DIRECTION —
Print the rows verbatim from the line containing "Return every road" through the line containing "road 3 (unclassified): [(99,400),(177,511)]", and leave the pictures out of your answer.

(Dataset entries)
** BEGIN **

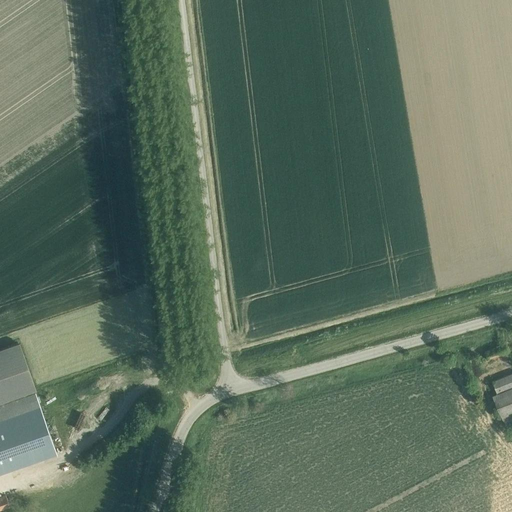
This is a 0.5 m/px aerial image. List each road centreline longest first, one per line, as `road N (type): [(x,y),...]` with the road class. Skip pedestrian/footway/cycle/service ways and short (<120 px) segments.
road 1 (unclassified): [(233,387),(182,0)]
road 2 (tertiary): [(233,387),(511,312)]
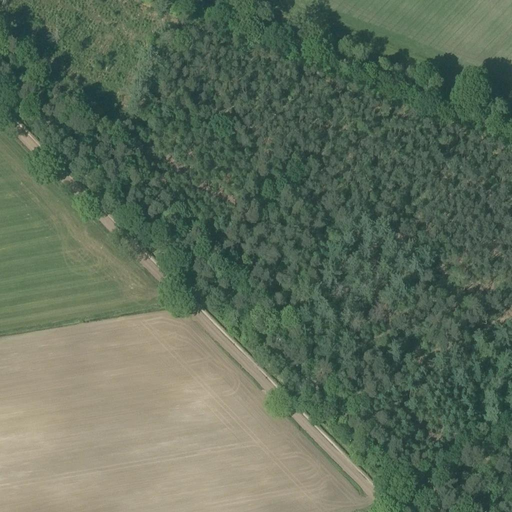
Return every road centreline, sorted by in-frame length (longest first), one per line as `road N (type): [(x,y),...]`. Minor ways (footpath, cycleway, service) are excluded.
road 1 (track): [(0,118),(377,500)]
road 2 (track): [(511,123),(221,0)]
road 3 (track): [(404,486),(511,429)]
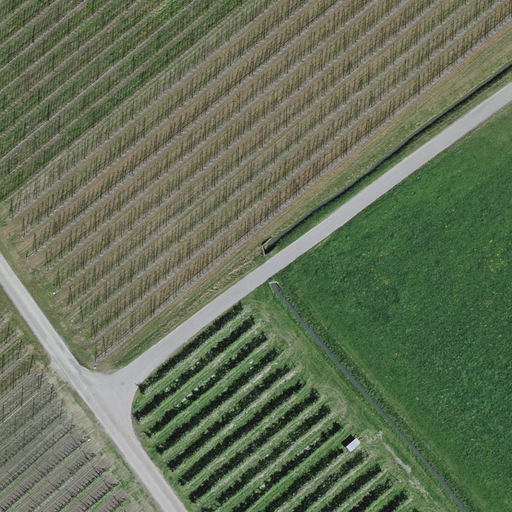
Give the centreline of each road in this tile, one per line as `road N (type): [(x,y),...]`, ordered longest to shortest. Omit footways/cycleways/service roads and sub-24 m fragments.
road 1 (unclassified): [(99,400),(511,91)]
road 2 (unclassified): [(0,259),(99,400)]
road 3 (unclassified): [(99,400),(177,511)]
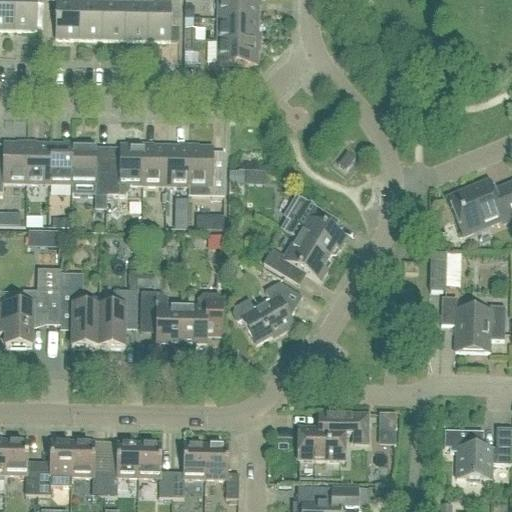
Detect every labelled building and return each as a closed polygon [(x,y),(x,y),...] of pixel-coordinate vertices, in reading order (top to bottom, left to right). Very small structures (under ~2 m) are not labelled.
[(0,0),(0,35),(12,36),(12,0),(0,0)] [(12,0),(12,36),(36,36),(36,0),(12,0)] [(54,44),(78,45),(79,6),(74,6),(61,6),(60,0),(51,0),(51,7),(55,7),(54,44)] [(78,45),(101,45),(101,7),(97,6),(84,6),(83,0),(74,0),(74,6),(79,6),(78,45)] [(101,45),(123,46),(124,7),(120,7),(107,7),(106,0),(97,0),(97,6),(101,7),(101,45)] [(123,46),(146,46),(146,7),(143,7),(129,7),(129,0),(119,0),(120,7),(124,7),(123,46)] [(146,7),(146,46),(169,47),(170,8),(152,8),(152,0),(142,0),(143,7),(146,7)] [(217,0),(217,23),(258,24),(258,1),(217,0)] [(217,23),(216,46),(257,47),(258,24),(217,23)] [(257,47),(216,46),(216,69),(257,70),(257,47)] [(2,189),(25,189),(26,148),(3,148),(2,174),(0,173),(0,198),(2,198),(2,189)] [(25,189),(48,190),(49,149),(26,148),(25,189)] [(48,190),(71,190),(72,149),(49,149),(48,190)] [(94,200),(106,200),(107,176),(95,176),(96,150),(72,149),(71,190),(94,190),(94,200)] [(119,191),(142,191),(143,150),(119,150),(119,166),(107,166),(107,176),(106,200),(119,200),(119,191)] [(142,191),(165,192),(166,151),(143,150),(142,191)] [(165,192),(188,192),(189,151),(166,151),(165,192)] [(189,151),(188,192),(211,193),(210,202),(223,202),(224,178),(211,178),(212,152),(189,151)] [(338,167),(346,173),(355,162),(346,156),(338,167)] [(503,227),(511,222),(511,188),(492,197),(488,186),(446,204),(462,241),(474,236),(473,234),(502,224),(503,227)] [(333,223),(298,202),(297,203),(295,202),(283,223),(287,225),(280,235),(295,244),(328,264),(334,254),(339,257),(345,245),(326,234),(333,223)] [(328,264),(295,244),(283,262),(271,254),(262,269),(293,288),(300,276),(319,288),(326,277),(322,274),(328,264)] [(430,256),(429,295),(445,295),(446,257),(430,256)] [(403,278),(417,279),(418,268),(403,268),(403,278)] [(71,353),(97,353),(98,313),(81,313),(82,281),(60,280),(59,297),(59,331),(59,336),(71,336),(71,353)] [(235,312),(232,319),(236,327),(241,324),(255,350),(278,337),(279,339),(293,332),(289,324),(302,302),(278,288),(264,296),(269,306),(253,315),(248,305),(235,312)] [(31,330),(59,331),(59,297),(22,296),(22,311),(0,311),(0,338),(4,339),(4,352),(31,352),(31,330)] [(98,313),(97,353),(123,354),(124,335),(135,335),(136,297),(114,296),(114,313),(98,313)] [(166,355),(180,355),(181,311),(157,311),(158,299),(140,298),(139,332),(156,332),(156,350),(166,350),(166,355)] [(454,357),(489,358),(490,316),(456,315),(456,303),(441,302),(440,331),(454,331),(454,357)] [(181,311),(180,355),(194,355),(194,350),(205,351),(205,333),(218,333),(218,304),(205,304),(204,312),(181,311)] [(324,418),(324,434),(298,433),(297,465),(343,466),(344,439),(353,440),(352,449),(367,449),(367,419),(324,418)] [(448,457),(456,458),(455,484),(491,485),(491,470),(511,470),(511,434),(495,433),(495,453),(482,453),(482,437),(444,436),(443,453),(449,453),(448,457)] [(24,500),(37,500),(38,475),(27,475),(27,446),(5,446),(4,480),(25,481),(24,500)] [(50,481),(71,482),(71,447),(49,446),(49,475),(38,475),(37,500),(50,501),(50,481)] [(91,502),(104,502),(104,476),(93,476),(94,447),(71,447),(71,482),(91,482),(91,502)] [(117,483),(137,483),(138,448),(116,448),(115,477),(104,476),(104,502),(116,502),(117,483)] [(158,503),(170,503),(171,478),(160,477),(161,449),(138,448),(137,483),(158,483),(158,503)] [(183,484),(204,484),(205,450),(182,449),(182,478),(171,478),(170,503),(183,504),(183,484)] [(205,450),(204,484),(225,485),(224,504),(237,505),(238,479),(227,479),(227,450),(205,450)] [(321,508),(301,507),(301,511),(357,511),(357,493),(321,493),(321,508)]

** END **

ANSWER TO THE PROBLEM —
Return every road centreline, sorted by in-frame length (longest first), one per line as `road N (type): [(x,y),...]`. Minor ways (footpath, cycleway, service) are excluded.
road 1 (track): [(0,118),(377,500)]
road 2 (track): [(511,123),(221,0)]
road 3 (track): [(404,486),(511,429)]
Give the centreline of each road in this tile, one per line as `road N (type): [(x,y),...]`, ordered longest to shortest. Omit footways/cycleways/service roads and sub-24 m fragments.
road 1 (unclassified): [(99,400),(511,91)]
road 2 (unclassified): [(0,259),(99,400)]
road 3 (unclassified): [(99,400),(177,511)]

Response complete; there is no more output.